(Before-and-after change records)
^^^^^^^^^^^^^^^^
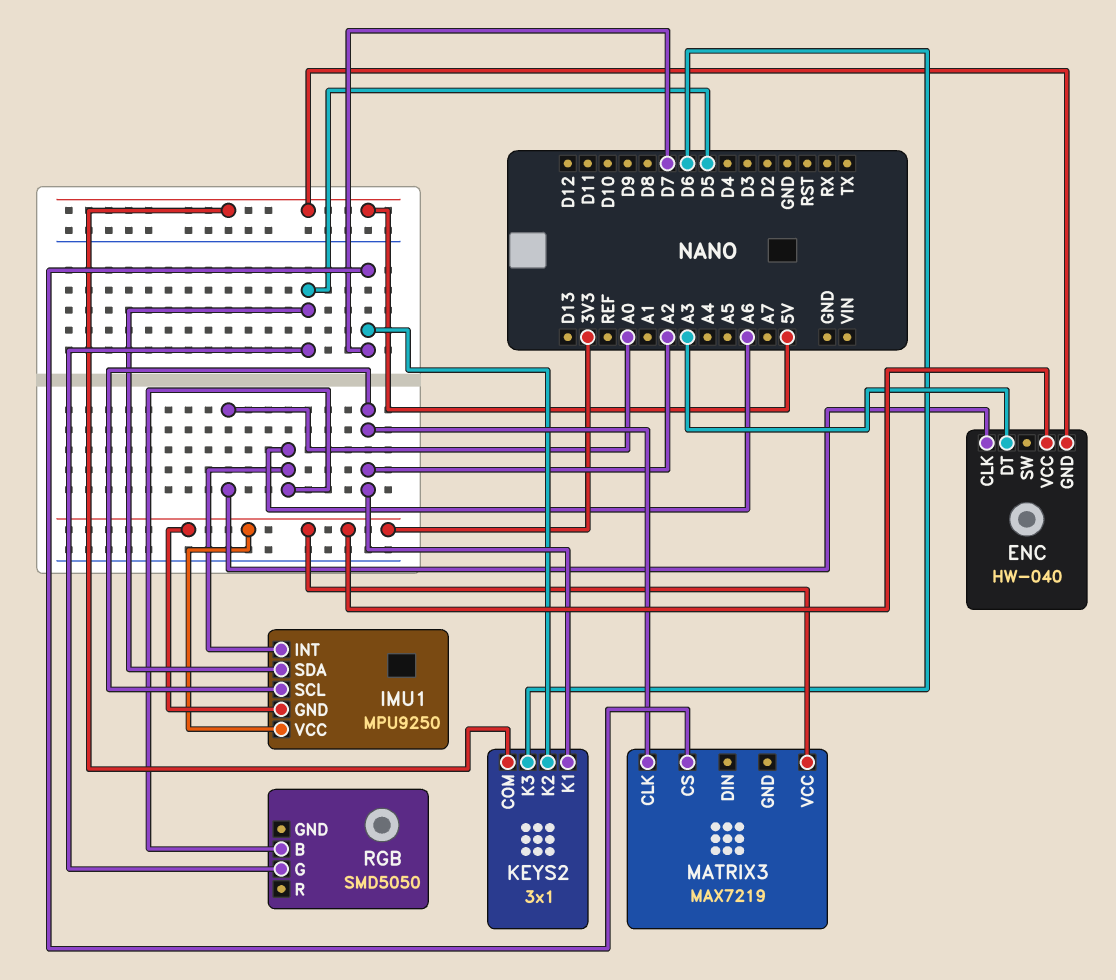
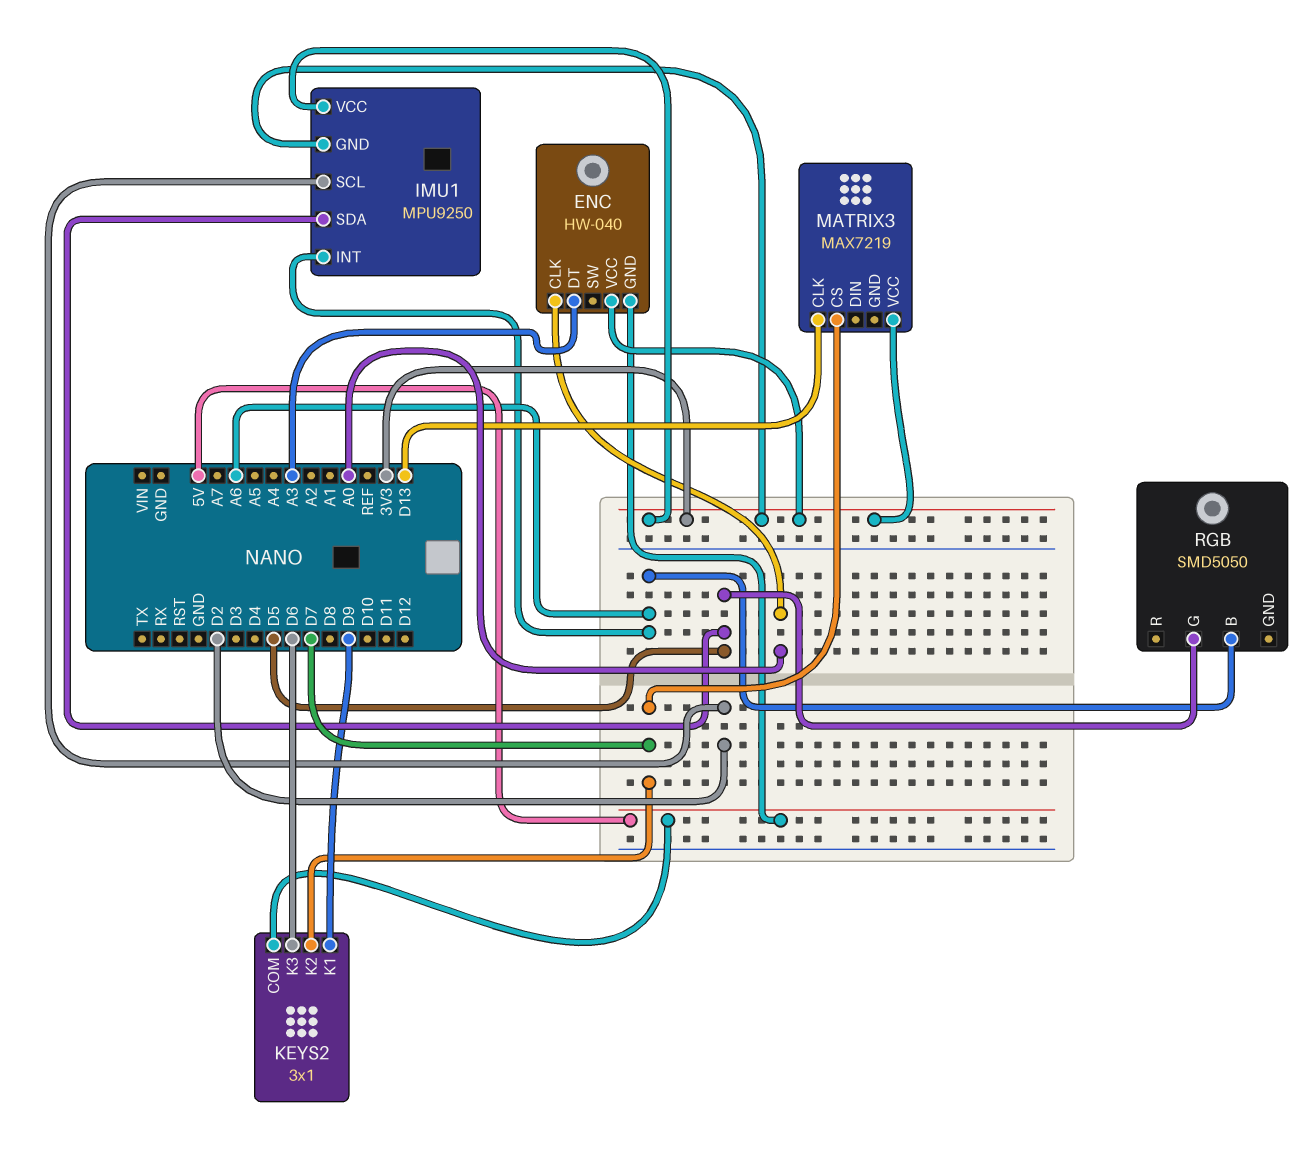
IMU1 pin SCL: A2 -> D2
KEYS2 pin K1: A2 -> D9
MATRIX3 pin CLK: A2 -> D13

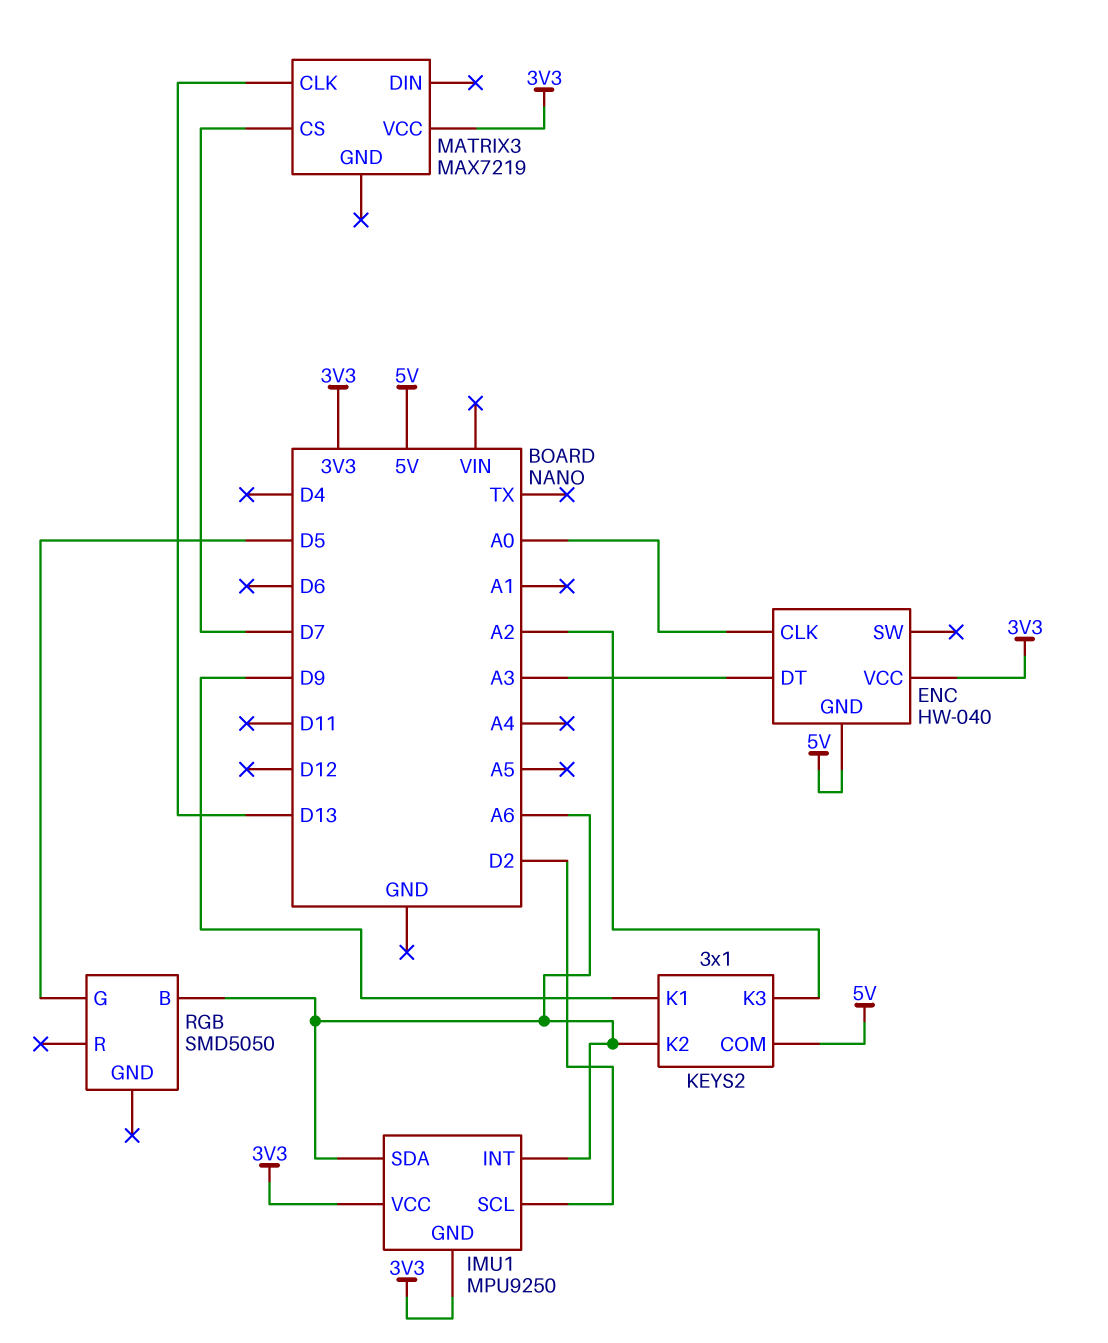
IMU1 pin SDA: D5 -> A6
KEYS2 pin K2: D7 -> A6
KEYS2 pin K3: D6 -> A2

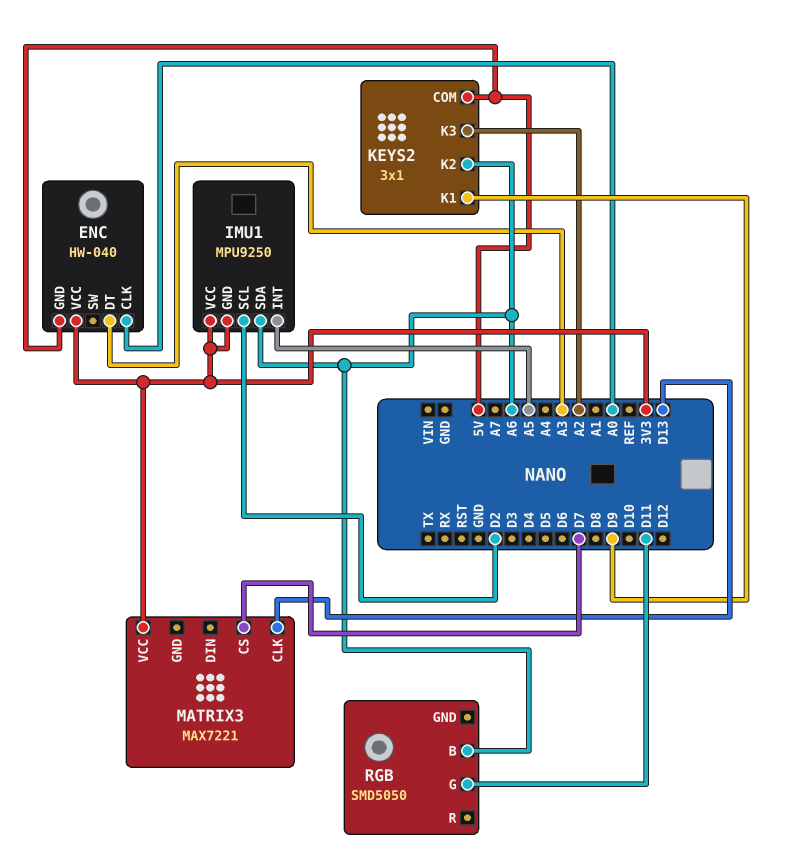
IMU1 pin INT: A6 -> A5
MATRIX3: MAX7219 -> MAX7221
RGB pin G: D5 -> D11

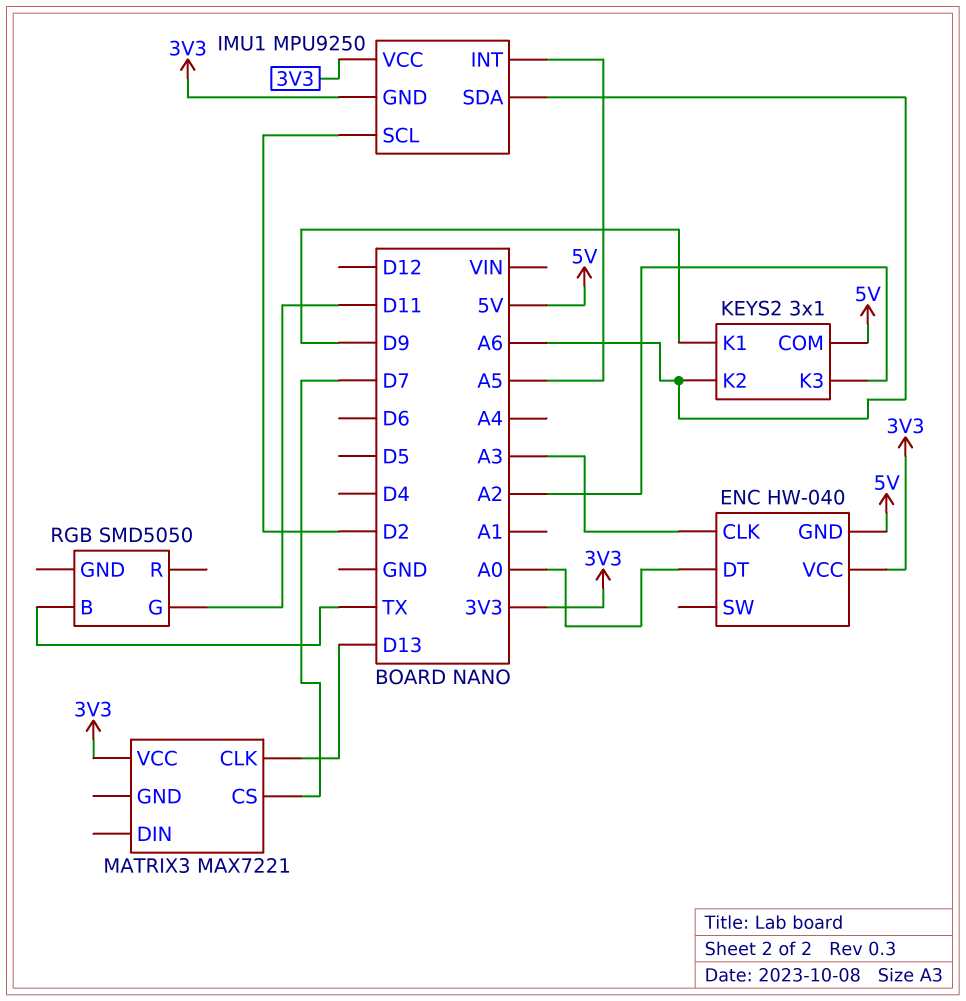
ENC pin CLK: A0 -> A3
ENC pin DT: A3 -> A0
RGB pin B: A6 -> TX

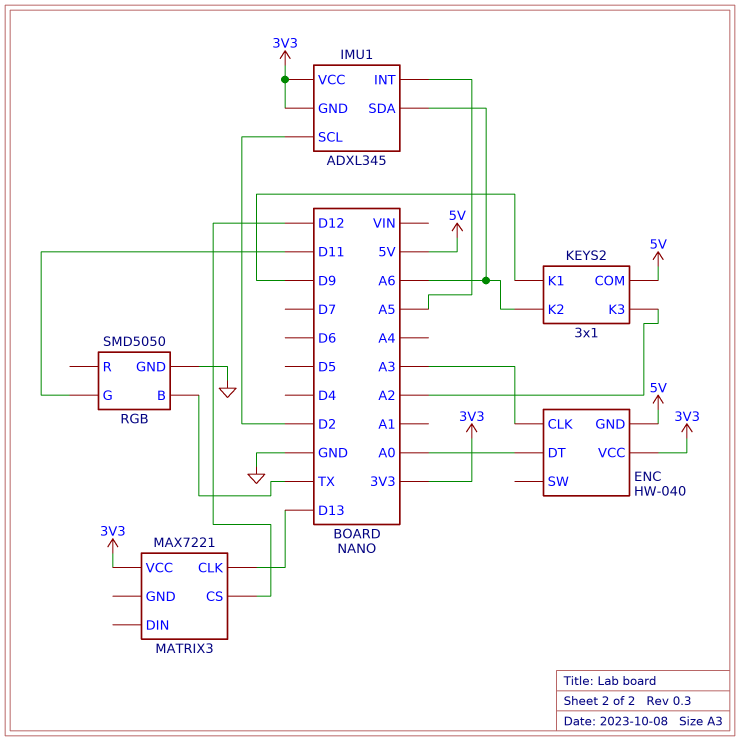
IMU1: MPU9250 -> ADXL345
MATRIX3 pin CS: D7 -> D12
RGB pin GND: none -> GND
^^^^^^^^^^^^^^^^
Copy the lines exactly. Start at the line with "RGB pin G: D5 -> D11", end at the last line above, include both, and omit all pictures.

## Your solution
RGB pin G: D5 -> D11

ENC pin CLK: A0 -> A3
ENC pin DT: A3 -> A0
RGB pin B: A6 -> TX

IMU1: MPU9250 -> ADXL345
MATRIX3 pin CS: D7 -> D12
RGB pin GND: none -> GND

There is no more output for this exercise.